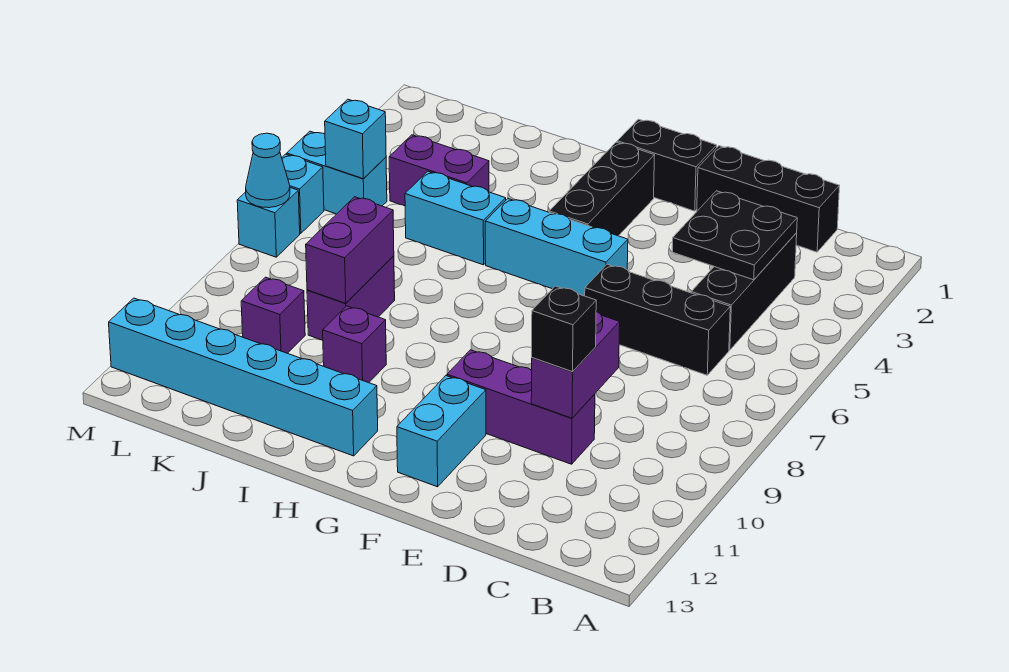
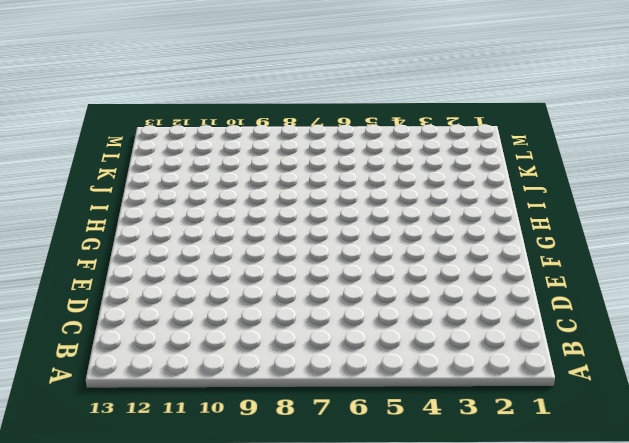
none -> black brick C1:E1 level 1
none -> black brick C3:C5 level 1
none -> black brick C6:E6 level 1

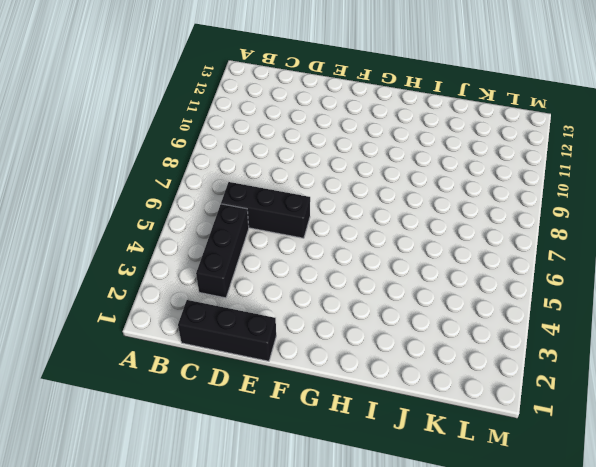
none -> purple brick D10:F10 level 1
none -> black brick F1:G1 level 1
none -> cyan brick F5:H5 level 1

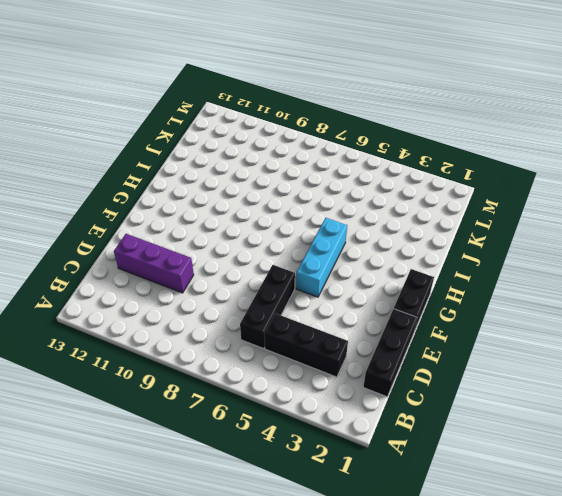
purple brick D10:D12 level 1 -> purple brick D10:F10 level 1
none -> cyan brick F11:F12 level 1
none -> black brick G2:G4 level 1
none -> cyan brick H12:M12 level 1

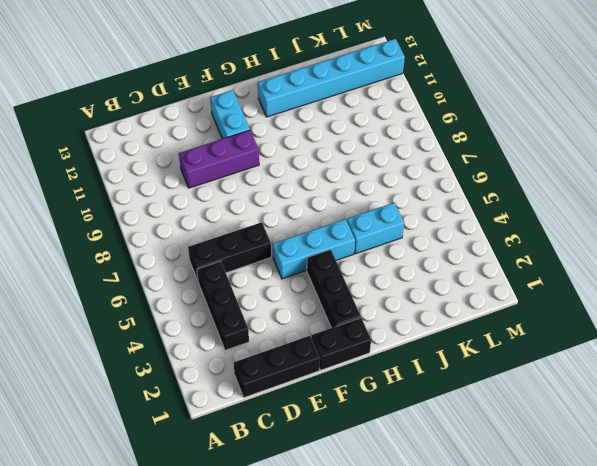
none -> purple brick I10 level 1
none -> purple brick J4:K4 level 1
none -> purple brick J8:J9 level 1

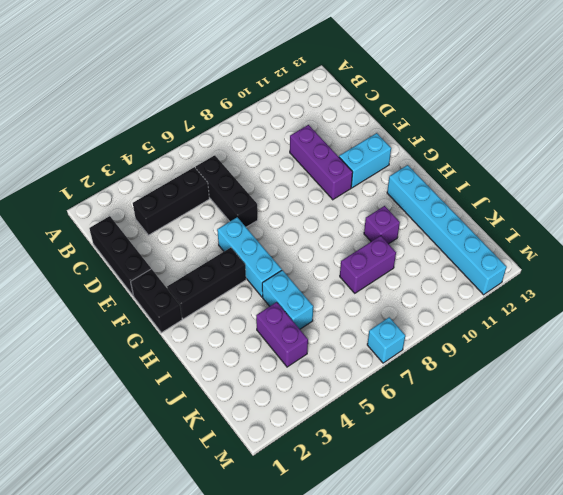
none -> purple brick K10 level 1
none -> cyan brick L5:M5 level 1
none -> cyan brick M6 level 1

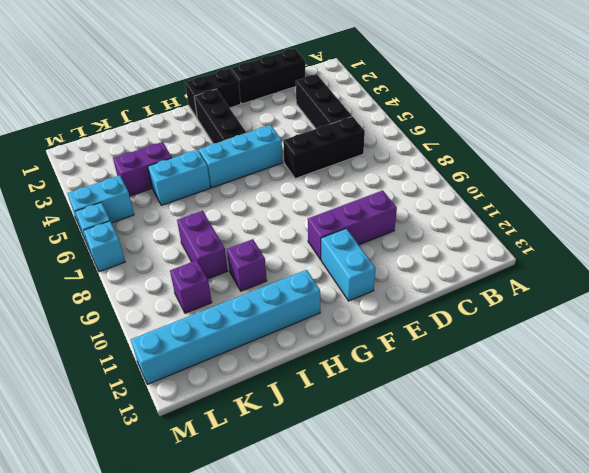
none -> black plate C3:D4 level 2
none -> purple brick D9:D10 level 2
none -> purple brick J8:J9 level 2

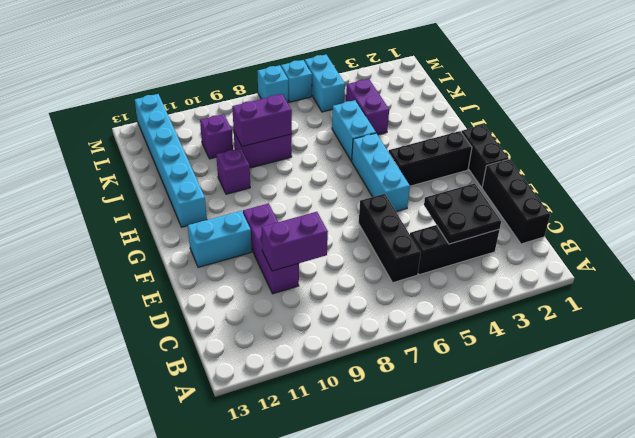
none -> cyan brick L5 level 2
none -> cyan cone M7 level 2
none -> black brick D10 level 3

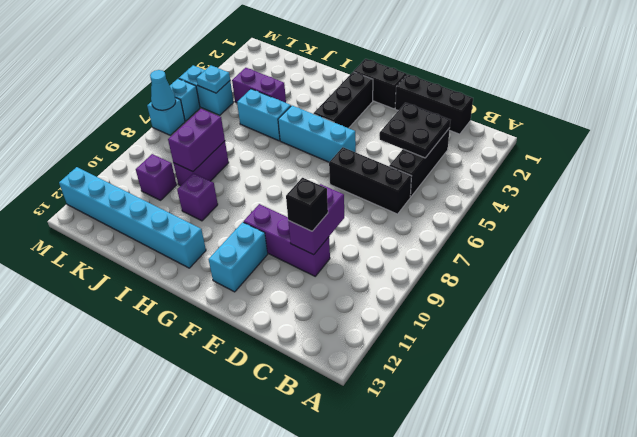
cyan plate L5 level 2 -> cyan brick L5 level 2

--- --- ---

What to produce: Print the preceding material over again exactly. Please leave the pictures out.

Solution to this exercise:
none -> black brick C1:E1 level 1
none -> black brick C3:C5 level 1
none -> black brick C6:E6 level 1

none -> purple brick D10:F10 level 1
none -> black brick F1:G1 level 1
none -> cyan brick F5:H5 level 1

purple brick D10:D12 level 1 -> purple brick D10:F10 level 1
none -> cyan brick F11:F12 level 1
none -> black brick G2:G4 level 1
none -> cyan brick H12:M12 level 1

none -> purple brick I10 level 1
none -> purple brick J4:K4 level 1
none -> purple brick J8:J9 level 1

none -> purple brick K10 level 1
none -> cyan brick L5:M5 level 1
none -> cyan brick M6 level 1

none -> black plate C3:D4 level 2
none -> purple brick D9:D10 level 2
none -> purple brick J8:J9 level 2

none -> cyan brick L5 level 2
none -> cyan cone M7 level 2
none -> black brick D10 level 3

cyan plate L5 level 2 -> cyan brick L5 level 2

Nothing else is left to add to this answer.